Record extracts section start
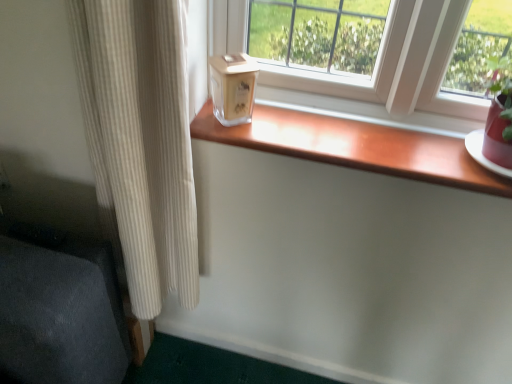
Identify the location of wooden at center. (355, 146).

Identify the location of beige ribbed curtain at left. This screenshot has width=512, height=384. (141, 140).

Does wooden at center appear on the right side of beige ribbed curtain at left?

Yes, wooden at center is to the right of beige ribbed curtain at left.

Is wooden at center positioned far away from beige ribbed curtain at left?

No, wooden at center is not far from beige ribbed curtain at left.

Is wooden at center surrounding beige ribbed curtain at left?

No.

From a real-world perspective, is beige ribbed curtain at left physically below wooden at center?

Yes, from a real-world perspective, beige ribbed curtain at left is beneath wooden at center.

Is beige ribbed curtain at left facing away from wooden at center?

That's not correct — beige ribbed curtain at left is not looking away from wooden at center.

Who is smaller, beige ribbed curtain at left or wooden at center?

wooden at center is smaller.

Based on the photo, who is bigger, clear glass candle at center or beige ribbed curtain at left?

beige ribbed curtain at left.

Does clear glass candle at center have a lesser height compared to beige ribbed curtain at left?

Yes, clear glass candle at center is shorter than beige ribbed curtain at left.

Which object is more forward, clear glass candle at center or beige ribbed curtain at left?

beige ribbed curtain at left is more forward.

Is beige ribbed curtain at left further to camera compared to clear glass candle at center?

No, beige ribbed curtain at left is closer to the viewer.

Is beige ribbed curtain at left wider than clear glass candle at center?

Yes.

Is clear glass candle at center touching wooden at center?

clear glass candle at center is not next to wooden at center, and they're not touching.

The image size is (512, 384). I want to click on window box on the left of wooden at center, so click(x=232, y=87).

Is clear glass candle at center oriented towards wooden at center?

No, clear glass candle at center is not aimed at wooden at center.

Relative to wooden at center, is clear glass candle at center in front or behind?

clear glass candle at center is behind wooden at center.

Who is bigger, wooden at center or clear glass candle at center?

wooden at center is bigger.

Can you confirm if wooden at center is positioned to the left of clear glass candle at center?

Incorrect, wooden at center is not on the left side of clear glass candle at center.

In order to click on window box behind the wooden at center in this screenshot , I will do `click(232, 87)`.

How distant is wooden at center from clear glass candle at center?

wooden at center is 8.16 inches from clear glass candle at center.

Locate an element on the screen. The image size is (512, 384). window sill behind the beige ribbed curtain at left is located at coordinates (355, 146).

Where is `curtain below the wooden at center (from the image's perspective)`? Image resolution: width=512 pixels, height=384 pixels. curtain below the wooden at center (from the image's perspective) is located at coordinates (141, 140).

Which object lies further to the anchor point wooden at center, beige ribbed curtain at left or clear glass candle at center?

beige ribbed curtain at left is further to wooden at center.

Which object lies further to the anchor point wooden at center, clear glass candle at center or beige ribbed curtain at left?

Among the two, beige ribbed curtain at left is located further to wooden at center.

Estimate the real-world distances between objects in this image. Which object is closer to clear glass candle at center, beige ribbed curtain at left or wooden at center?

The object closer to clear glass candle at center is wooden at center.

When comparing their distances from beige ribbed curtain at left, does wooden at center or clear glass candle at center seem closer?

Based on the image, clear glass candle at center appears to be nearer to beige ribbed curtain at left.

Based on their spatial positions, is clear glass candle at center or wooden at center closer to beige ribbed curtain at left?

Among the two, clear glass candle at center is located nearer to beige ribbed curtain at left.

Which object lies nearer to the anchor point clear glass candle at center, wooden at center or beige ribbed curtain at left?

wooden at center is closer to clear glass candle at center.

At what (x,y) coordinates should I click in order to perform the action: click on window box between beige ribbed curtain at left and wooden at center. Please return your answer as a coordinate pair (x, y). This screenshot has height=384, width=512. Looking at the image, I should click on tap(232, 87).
Record extracts section end
Record extracts section start
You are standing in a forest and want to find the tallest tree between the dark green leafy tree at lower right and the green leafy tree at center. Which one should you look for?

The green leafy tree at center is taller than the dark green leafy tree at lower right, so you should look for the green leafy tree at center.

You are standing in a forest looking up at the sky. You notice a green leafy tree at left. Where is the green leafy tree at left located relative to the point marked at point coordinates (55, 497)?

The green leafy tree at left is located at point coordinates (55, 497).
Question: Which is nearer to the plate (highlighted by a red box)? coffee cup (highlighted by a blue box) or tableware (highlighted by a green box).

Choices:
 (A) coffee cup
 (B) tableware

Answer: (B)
Record extracts section end
Work to complete: Rewrite the rows between the line holding "Incorrect, wooden at" and the line holding "wooden at center is closer", inclusive, changing every "clear glass candle" to "glass candle" and leaving everything else unchanged.

Task response:
Incorrect, wooden at center is not on the left side of glass candle at center.

In order to click on window box behind the wooden at center in this screenshot , I will do `click(232, 87)`.

How distant is wooden at center from glass candle at center?

wooden at center is 8.16 inches from glass candle at center.

Locate an element on the screen. The image size is (512, 384). window sill behind the beige ribbed curtain at left is located at coordinates (355, 146).

Where is `curtain below the wooden at center (from the image's perspective)`? Image resolution: width=512 pixels, height=384 pixels. curtain below the wooden at center (from the image's perspective) is located at coordinates (141, 140).

Which object lies further to the anchor point wooden at center, beige ribbed curtain at left or glass candle at center?

beige ribbed curtain at left is further to wooden at center.

Which object lies further to the anchor point wooden at center, glass candle at center or beige ribbed curtain at left?

Among the two, beige ribbed curtain at left is located further to wooden at center.

Estimate the real-world distances between objects in this image. Which object is closer to glass candle at center, beige ribbed curtain at left or wooden at center?

The object closer to glass candle at center is wooden at center.

When comparing their distances from beige ribbed curtain at left, does wooden at center or glass candle at center seem closer?

Based on the image, glass candle at center appears to be nearer to beige ribbed curtain at left.

Based on their spatial positions, is glass candle at center or wooden at center closer to beige ribbed curtain at left?

Among the two, glass candle at center is located nearer to beige ribbed curtain at left.

Which object lies nearer to the anchor point glass candle at center, wooden at center or beige ribbed curtain at left?

wooden at center is closer to glass candle at center.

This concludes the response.